## Exercise
Output only the lines of the entries that follow, starting at the one with "camera: 30 degrees left, 10 degrees up" and running down to the one with "(559, 410) = (935, 477): white", both included and unchanged.

## Data for this exercise

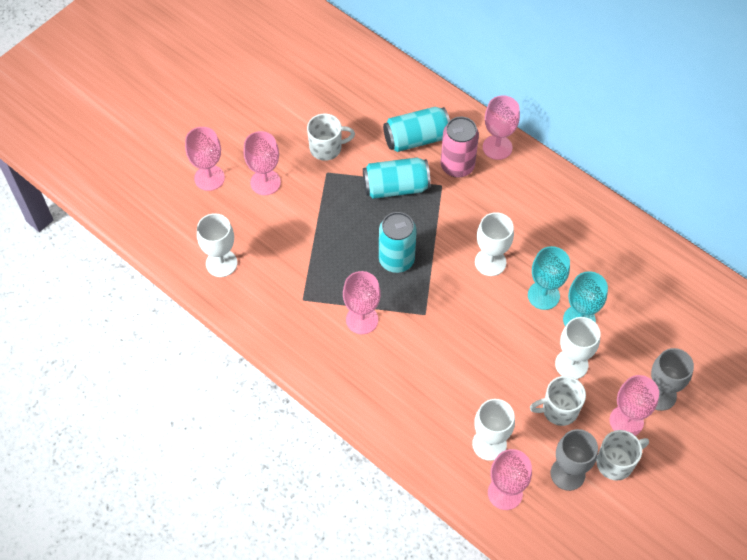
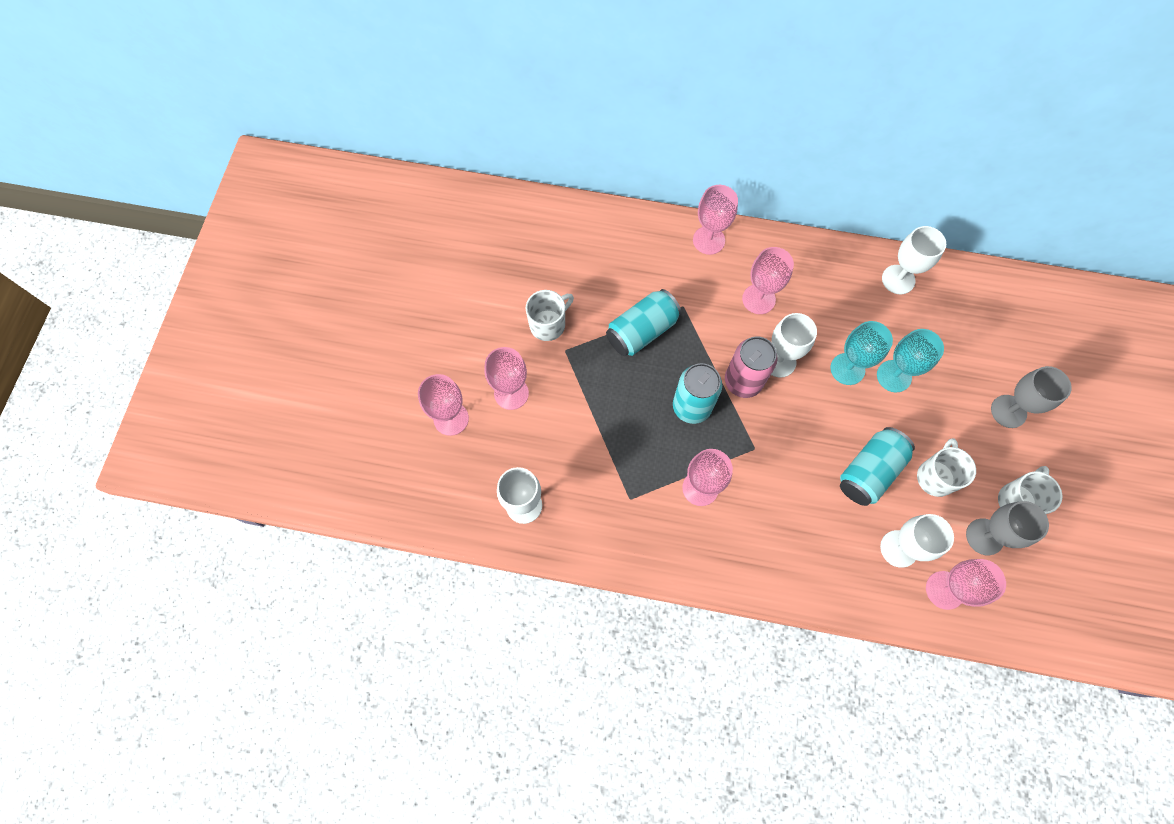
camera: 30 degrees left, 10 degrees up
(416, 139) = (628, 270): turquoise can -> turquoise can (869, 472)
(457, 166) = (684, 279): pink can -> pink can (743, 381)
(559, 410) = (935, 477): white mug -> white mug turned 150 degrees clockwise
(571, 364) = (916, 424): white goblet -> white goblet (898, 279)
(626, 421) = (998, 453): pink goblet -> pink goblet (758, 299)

---

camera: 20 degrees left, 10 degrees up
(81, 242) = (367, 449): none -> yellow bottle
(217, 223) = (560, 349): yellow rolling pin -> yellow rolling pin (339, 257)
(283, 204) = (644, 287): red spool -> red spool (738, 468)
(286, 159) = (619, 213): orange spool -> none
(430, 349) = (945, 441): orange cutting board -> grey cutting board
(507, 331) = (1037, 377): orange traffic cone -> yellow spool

## Response for this exercise
camera: 30 degrees left, 10 degrees up
(416, 139) = (628, 270): turquoise can -> turquoise can (869, 472)
(457, 166) = (684, 279): pink can -> pink can (743, 381)
(559, 410) = (935, 477): white mug -> white mug turned 150 degrees clockwise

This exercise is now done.